→ **Problem statement**: Give the data again word for word; drop the pictures.

→ **Information provided**:
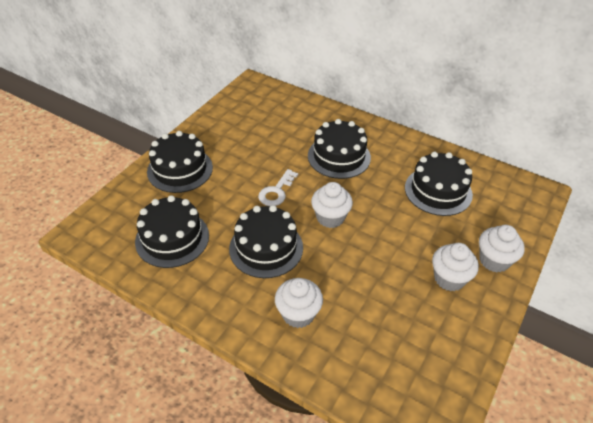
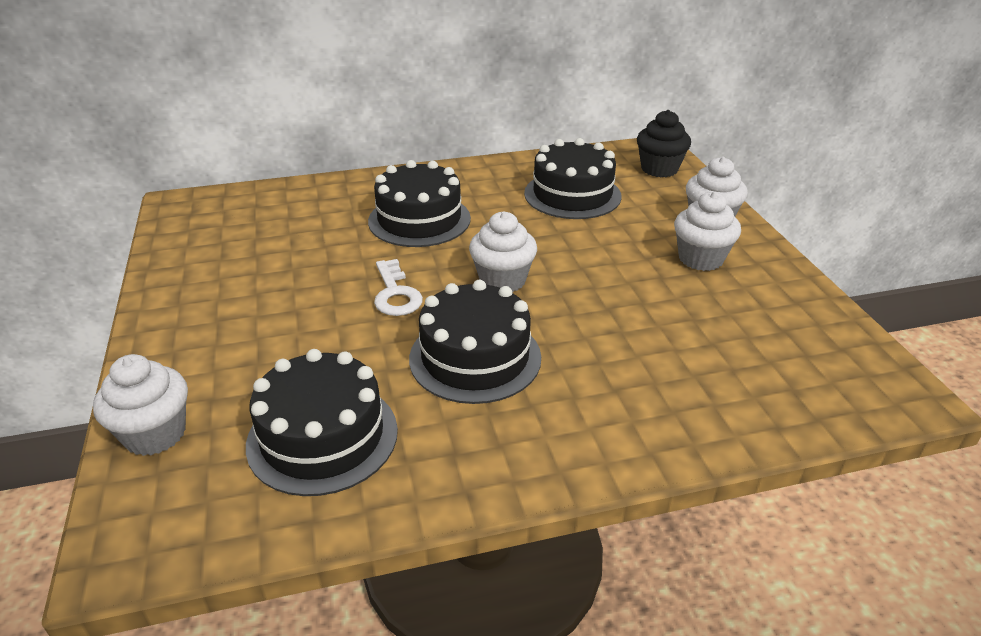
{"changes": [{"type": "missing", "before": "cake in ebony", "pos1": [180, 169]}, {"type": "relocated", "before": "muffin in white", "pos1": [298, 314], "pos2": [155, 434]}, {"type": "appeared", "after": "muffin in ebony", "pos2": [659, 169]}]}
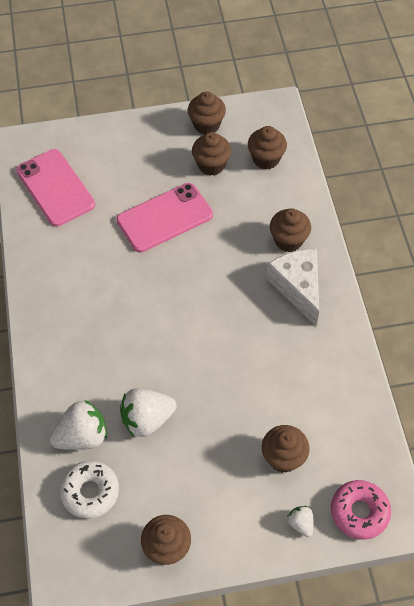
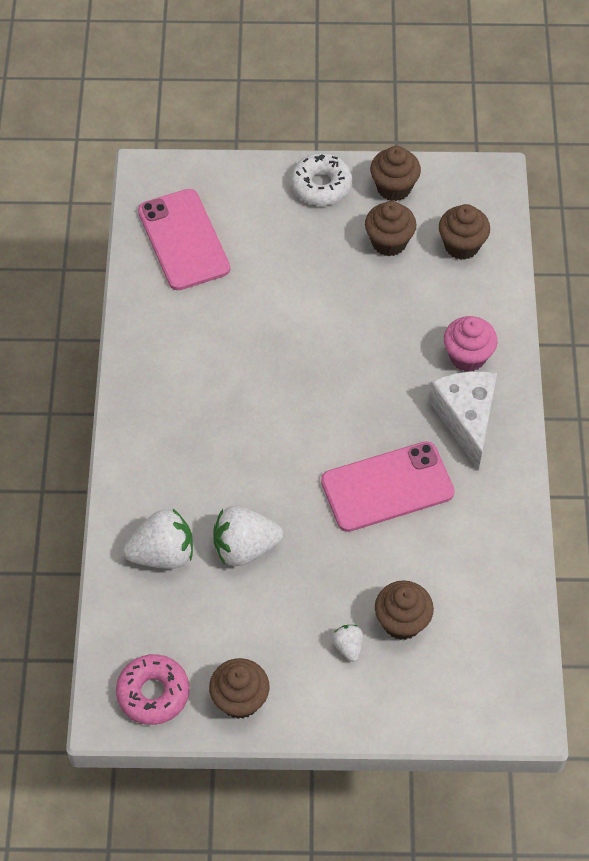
{"changes": [{"type": "relocated", "before": "doughnut in white", "pos1": [90, 492], "pos2": [321, 185]}, {"type": "relocated", "before": "mobile phone in rosy", "pos1": [165, 218], "pos2": [387, 487]}, {"type": "colour", "before": "muffin in brown", "after": "muffin in rosy", "pos1": [288, 240], "pos2": [467, 356]}, {"type": "relocated", "before": "toy strawberry in white", "pos1": [300, 523], "pos2": [348, 647]}, {"type": "relocated", "before": "doughnut in rosy", "pos1": [359, 512], "pos2": [153, 693]}]}
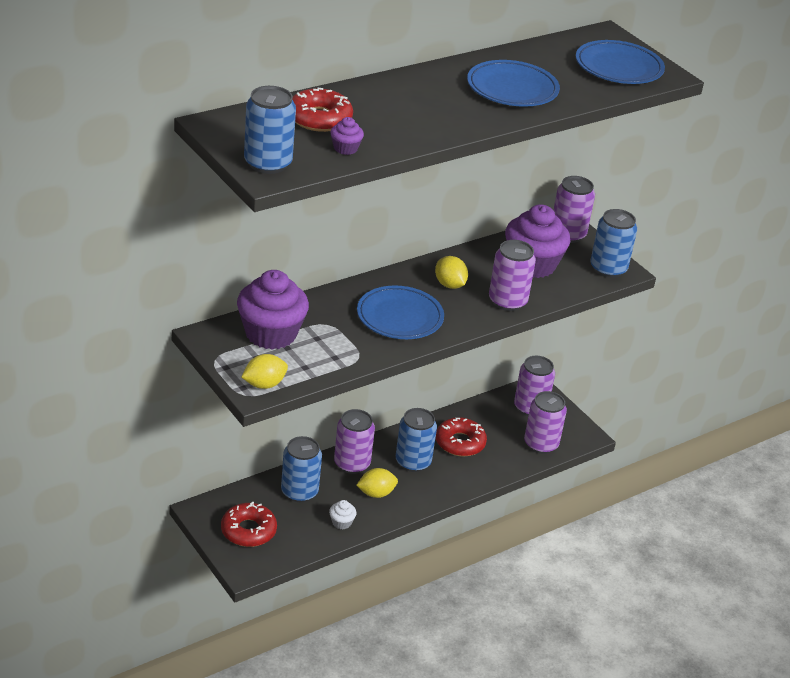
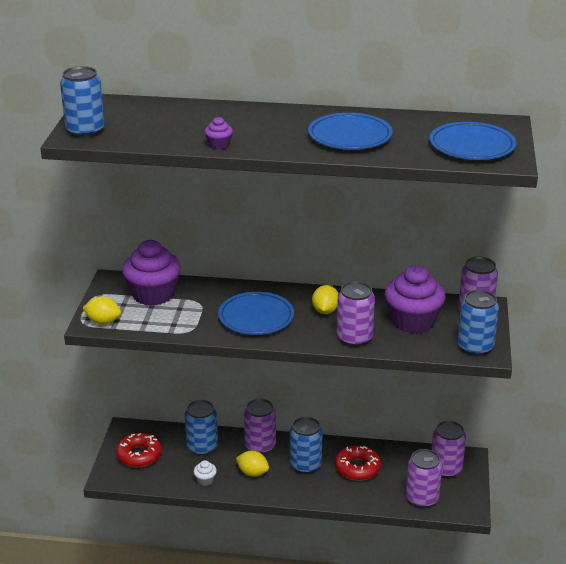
{"changes": [{"type": "missing", "before": "doughnut in crimson", "pos1": [319, 119]}, {"type": "relocated", "before": "muffin in purple", "pos1": [345, 148], "pos2": [219, 145]}]}
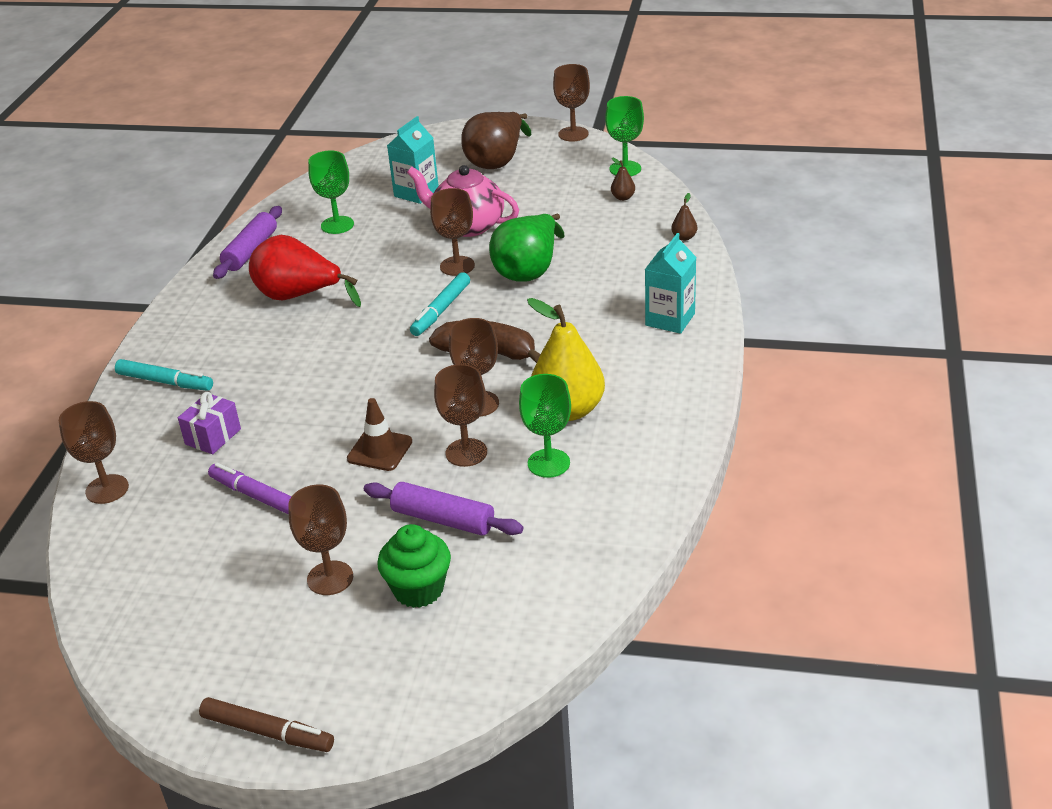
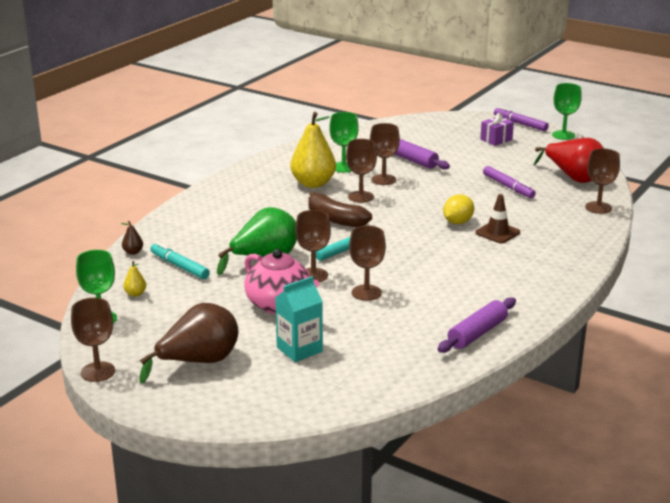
{"changes": [{"type": "relocated", "before": "marker in teal", "pos1": [165, 382], "pos2": [179, 266]}, {"type": "relocated", "before": "present in purple", "pos1": [213, 436], "pos2": [496, 140]}, {"type": "colour", "before": "marker in brown", "after": "marker in purple", "pos1": [267, 732], "pos2": [520, 124]}, {"type": "relocated", "before": "pear fruit in crimson", "pos1": [299, 296], "pos2": [574, 178]}, {"type": "relocated", "before": "wine glass in brown", "pos1": [330, 578], "pos2": [366, 293]}, {"type": "relocated", "before": "wine glass in green", "pos1": [337, 225], "pos2": [563, 135]}, {"type": "relocated", "before": "safety cone in brown", "pos1": [380, 450], "pos2": [497, 233]}, {"type": "missing", "before": "muffin in green", "pos1": [418, 589]}, {"type": "colour", "before": "pear fruit in brown", "after": "pear fruit in yellow", "pos1": [623, 197], "pos2": [135, 294]}, {"type": "missing", "before": "carton in teal", "pos1": [670, 319]}, {"type": "appeared", "after": "toy lemon in yellow", "pos2": [457, 222]}]}
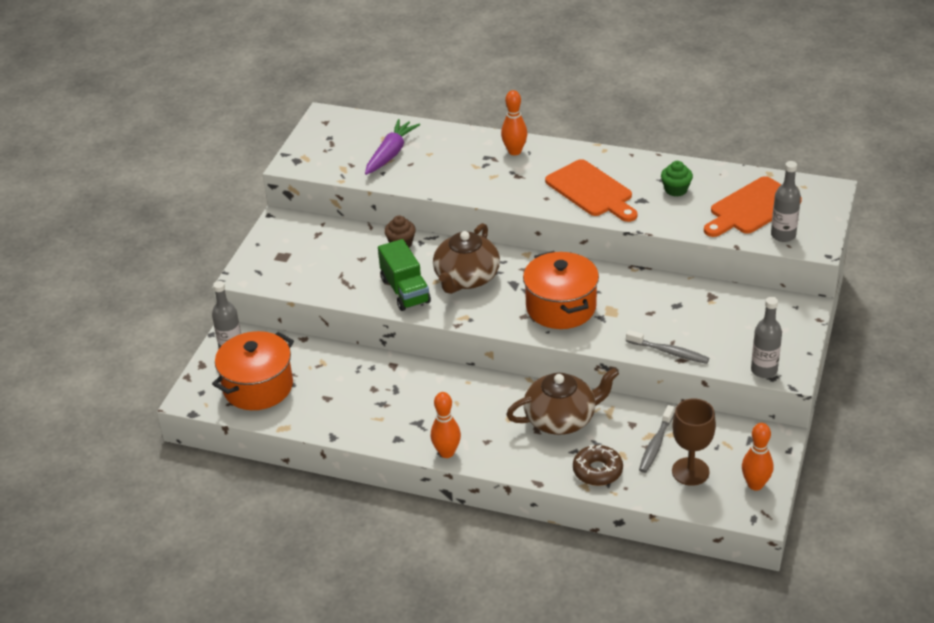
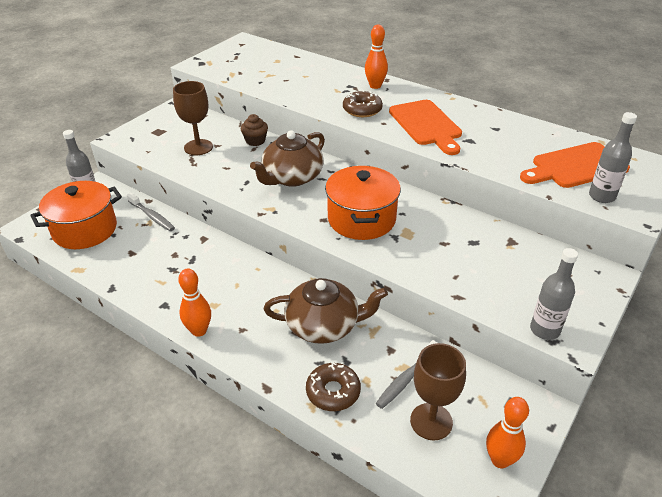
{"changes": [{"type": "missing", "before": "toy carrot in purple", "pos1": [391, 154]}, {"type": "missing", "before": "lorry in green", "pos1": [405, 291]}, {"type": "relocated", "before": "toothbrush in gray", "pos1": [669, 352], "pos2": [152, 216]}, {"type": "missing", "before": "muffin in green", "pos1": [676, 190]}, {"type": "appeared", "after": "wine glass in brown", "pos2": [198, 147]}, {"type": "appeared", "after": "doughnut in brown", "pos2": [362, 110]}]}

→ **Task response**:
{"changes": [{"type": "missing", "before": "cake in ebony", "pos1": [180, 169]}, {"type": "relocated", "before": "muffin in white", "pos1": [298, 314], "pos2": [155, 434]}, {"type": "appeared", "after": "muffin in ebony", "pos2": [659, 169]}]}
{"changes": [{"type": "relocated", "before": "doughnut in white", "pos1": [90, 492], "pos2": [321, 185]}, {"type": "relocated", "before": "mobile phone in rosy", "pos1": [165, 218], "pos2": [387, 487]}, {"type": "colour", "before": "muffin in brown", "after": "muffin in rosy", "pos1": [288, 240], "pos2": [467, 356]}, {"type": "relocated", "before": "toy strawberry in white", "pos1": [300, 523], "pos2": [348, 647]}, {"type": "relocated", "before": "doughnut in rosy", "pos1": [359, 512], "pos2": [153, 693]}]}
{"changes": [{"type": "missing", "before": "doughnut in crimson", "pos1": [319, 119]}, {"type": "relocated", "before": "muffin in purple", "pos1": [345, 148], "pos2": [219, 145]}]}
{"changes": [{"type": "relocated", "before": "marker in teal", "pos1": [165, 382], "pos2": [179, 266]}, {"type": "relocated", "before": "present in purple", "pos1": [213, 436], "pos2": [496, 140]}, {"type": "colour", "before": "marker in brown", "after": "marker in purple", "pos1": [267, 732], "pos2": [520, 124]}, {"type": "relocated", "before": "pear fruit in crimson", "pos1": [299, 296], "pos2": [574, 178]}, {"type": "relocated", "before": "wine glass in brown", "pos1": [330, 578], "pos2": [366, 293]}, {"type": "relocated", "before": "wine glass in green", "pos1": [337, 225], "pos2": [563, 135]}, {"type": "relocated", "before": "safety cone in brown", "pos1": [380, 450], "pos2": [497, 233]}, {"type": "missing", "before": "muffin in green", "pos1": [418, 589]}, {"type": "colour", "before": "pear fruit in brown", "after": "pear fruit in yellow", "pos1": [623, 197], "pos2": [135, 294]}, {"type": "missing", "before": "carton in teal", "pos1": [670, 319]}, {"type": "appeared", "after": "toy lemon in yellow", "pos2": [457, 222]}]}
{"changes": [{"type": "missing", "before": "toy carrot in purple", "pos1": [391, 154]}, {"type": "missing", "before": "lorry in green", "pos1": [405, 291]}, {"type": "relocated", "before": "toothbrush in gray", "pos1": [669, 352], "pos2": [152, 216]}, {"type": "missing", "before": "muffin in green", "pos1": [676, 190]}, {"type": "appeared", "after": "wine glass in brown", "pos2": [198, 147]}, {"type": "appeared", "after": "doughnut in brown", "pos2": [362, 110]}]}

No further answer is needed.